What you are asked to do: Output only the stretch of the listing that starts at the line containing "pink semicircle: (100, 168)" and ends at the line containing "yellow triangle: (137, 219)", reproduced exactly with both ends.

Provided data:
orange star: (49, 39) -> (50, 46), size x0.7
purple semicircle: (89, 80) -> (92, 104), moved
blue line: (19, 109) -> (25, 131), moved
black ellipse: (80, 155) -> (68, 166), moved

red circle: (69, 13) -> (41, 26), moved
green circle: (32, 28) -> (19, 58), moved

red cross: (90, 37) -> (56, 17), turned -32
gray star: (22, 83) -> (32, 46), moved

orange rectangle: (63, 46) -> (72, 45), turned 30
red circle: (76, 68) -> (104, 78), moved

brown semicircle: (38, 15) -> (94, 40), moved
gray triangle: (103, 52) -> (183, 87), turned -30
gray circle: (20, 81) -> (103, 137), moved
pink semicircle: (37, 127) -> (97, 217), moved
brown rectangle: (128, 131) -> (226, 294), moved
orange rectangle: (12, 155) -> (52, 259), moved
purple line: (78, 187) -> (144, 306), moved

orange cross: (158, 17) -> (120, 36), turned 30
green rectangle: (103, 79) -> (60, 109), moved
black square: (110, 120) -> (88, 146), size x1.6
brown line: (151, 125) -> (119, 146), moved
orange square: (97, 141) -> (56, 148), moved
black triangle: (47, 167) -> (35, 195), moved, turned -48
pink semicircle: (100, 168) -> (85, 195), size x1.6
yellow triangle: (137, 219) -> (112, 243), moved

* * *

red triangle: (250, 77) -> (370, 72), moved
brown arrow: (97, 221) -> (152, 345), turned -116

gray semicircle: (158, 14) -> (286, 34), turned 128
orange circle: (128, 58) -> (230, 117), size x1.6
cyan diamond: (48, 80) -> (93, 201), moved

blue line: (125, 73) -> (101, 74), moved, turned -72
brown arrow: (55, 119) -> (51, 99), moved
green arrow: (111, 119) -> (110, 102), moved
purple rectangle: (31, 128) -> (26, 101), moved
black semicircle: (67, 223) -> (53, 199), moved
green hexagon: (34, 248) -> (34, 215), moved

...

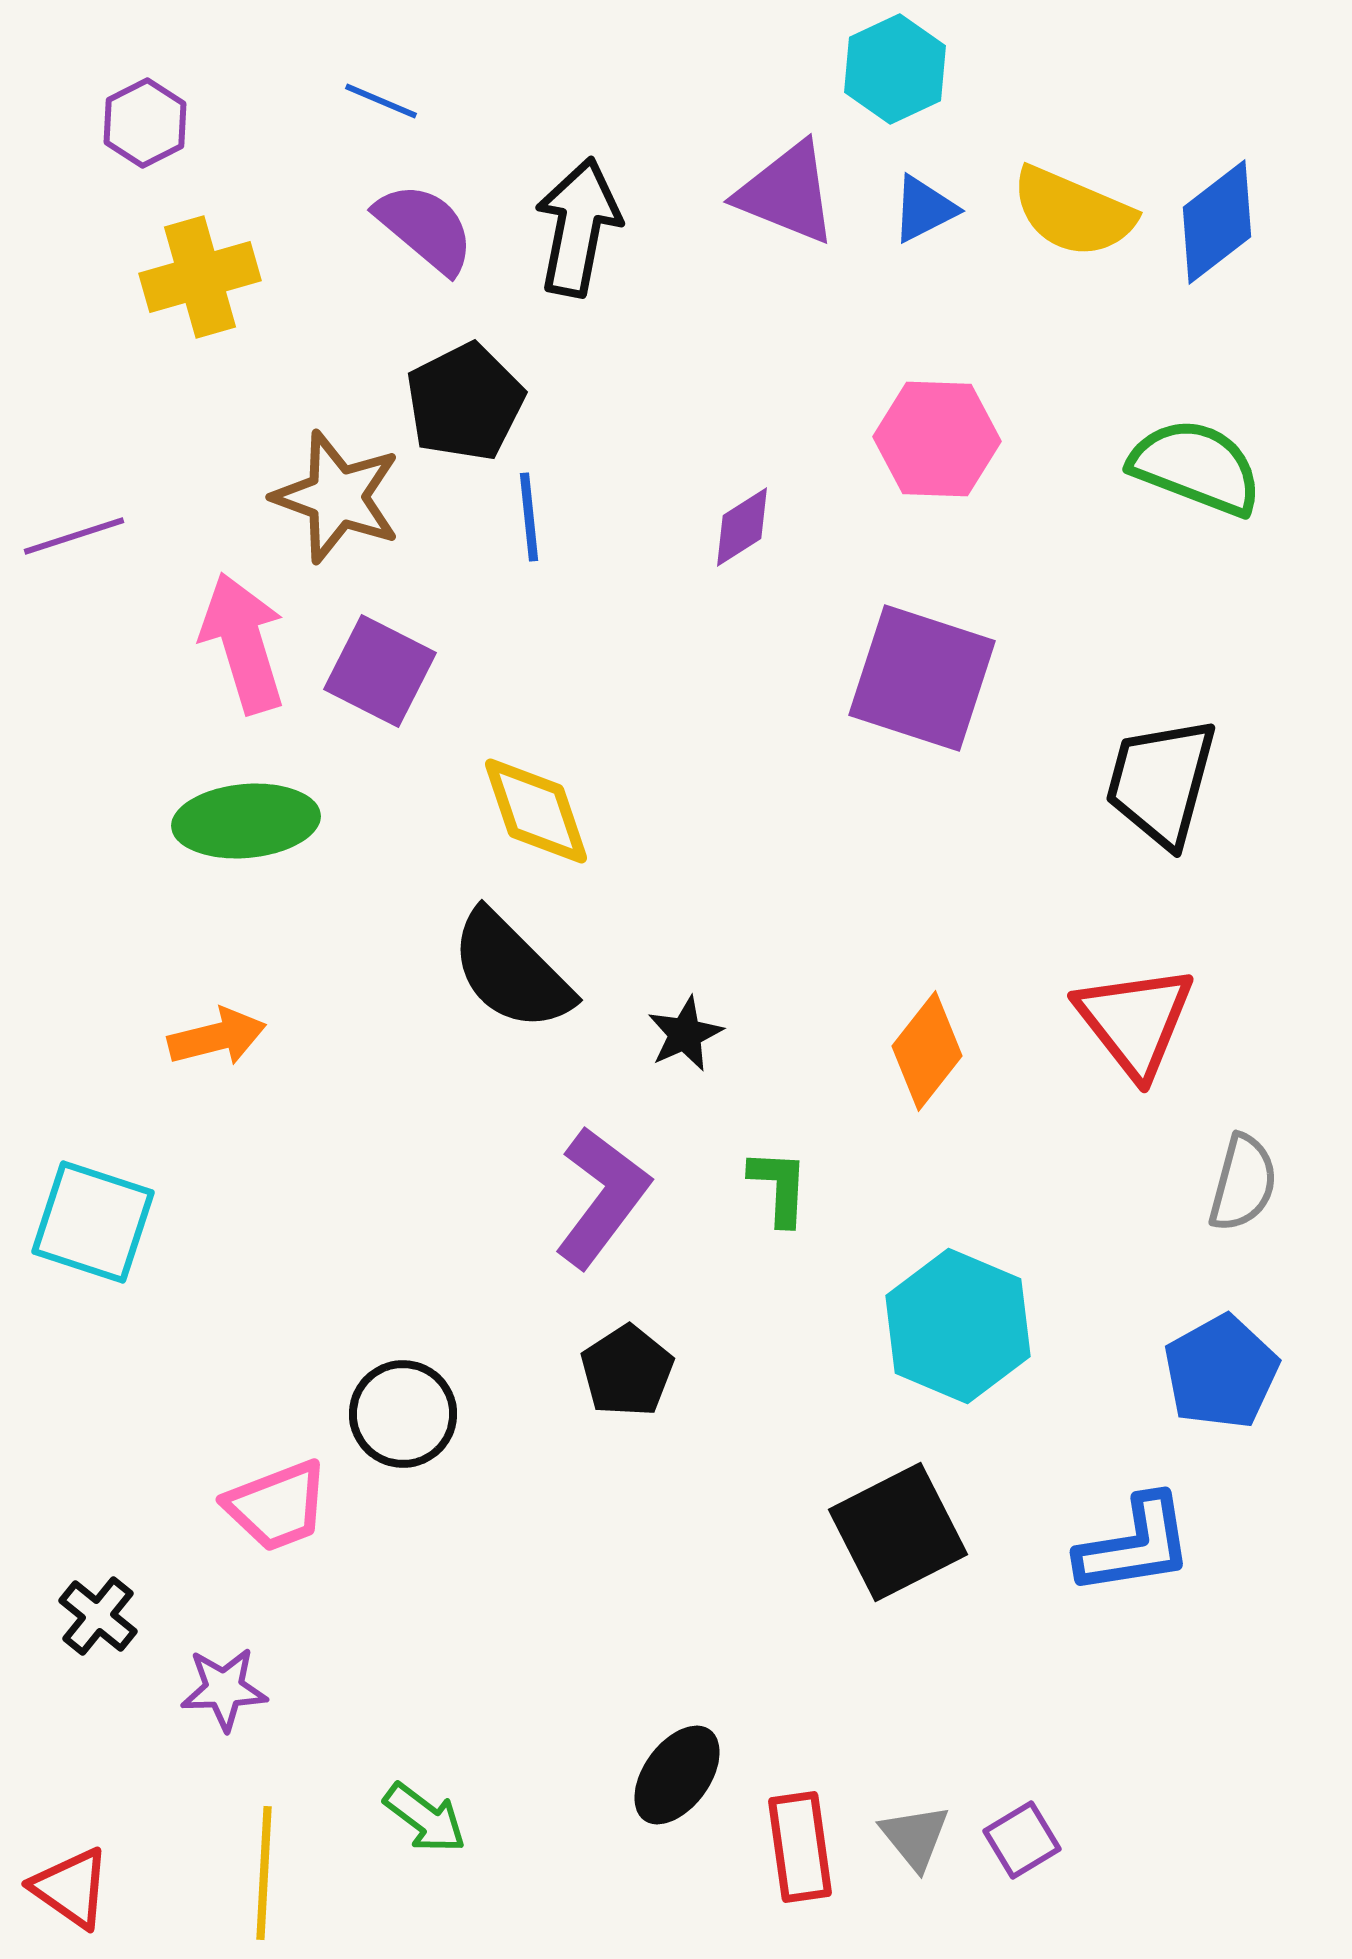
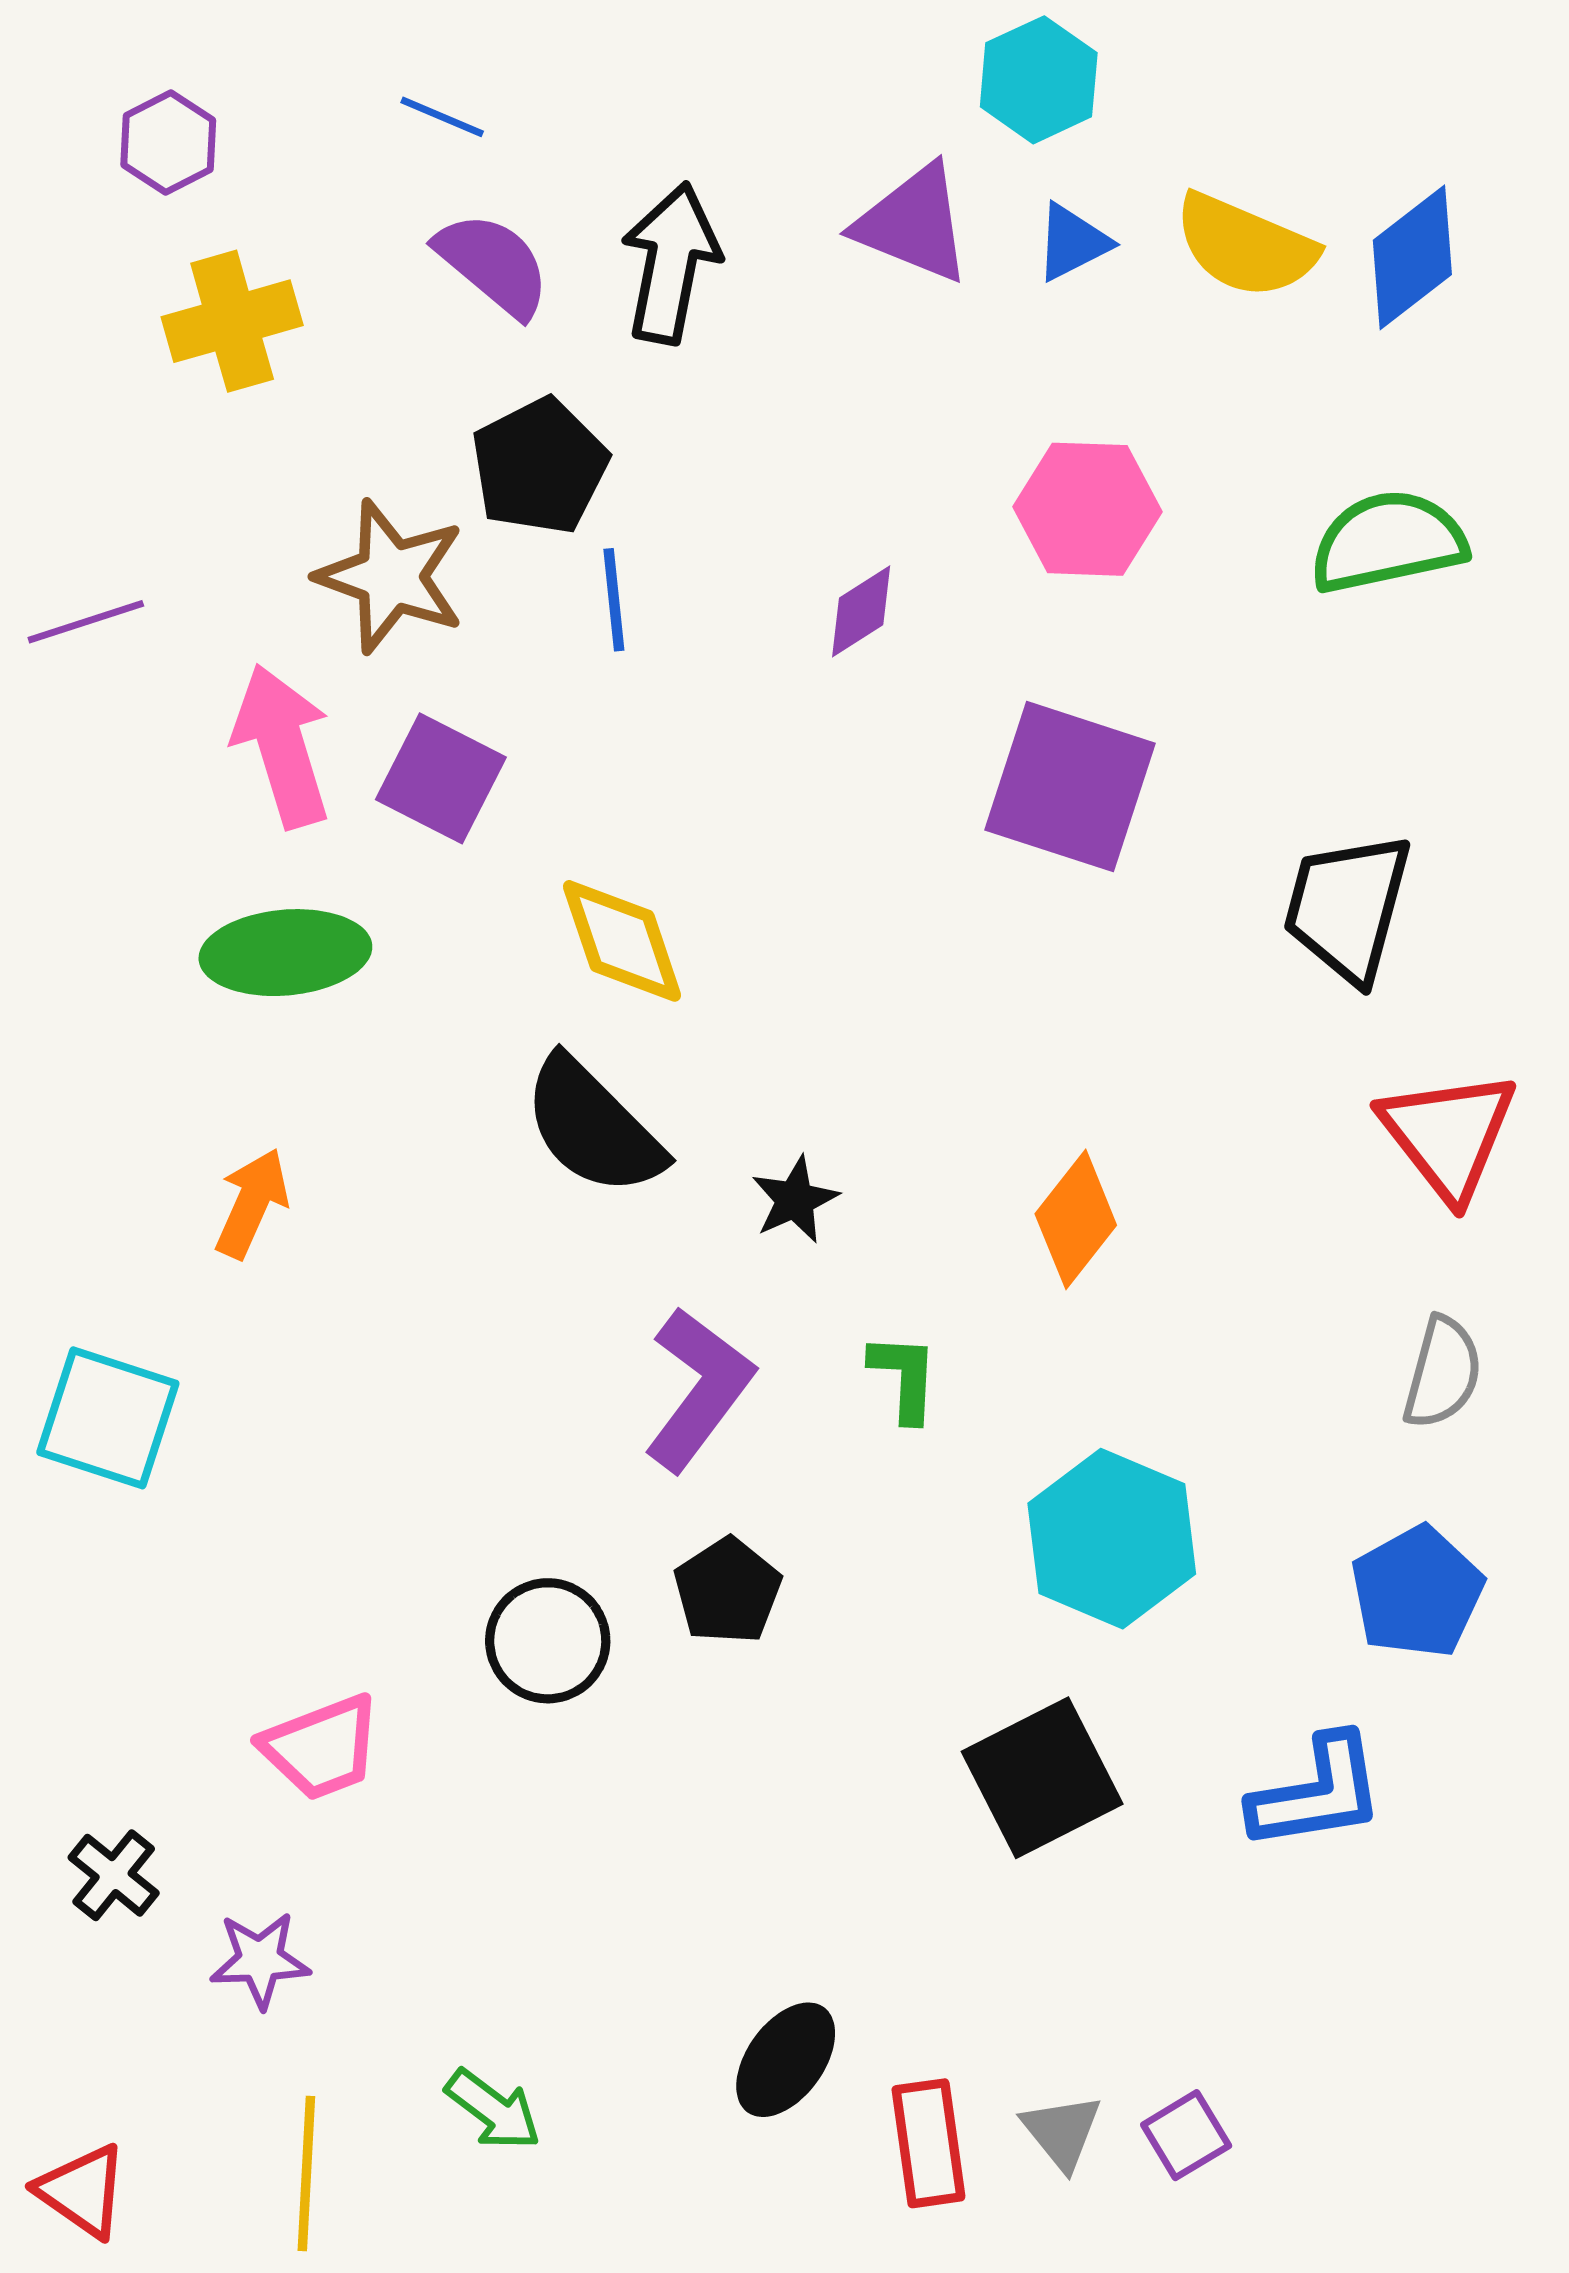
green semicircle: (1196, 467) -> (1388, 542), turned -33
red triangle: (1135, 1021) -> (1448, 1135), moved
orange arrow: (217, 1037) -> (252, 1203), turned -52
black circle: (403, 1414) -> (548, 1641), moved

Exercise response:
pink semicircle: (100, 168) -> (85, 195), size x1.6
yellow triangle: (137, 219) -> (112, 243), moved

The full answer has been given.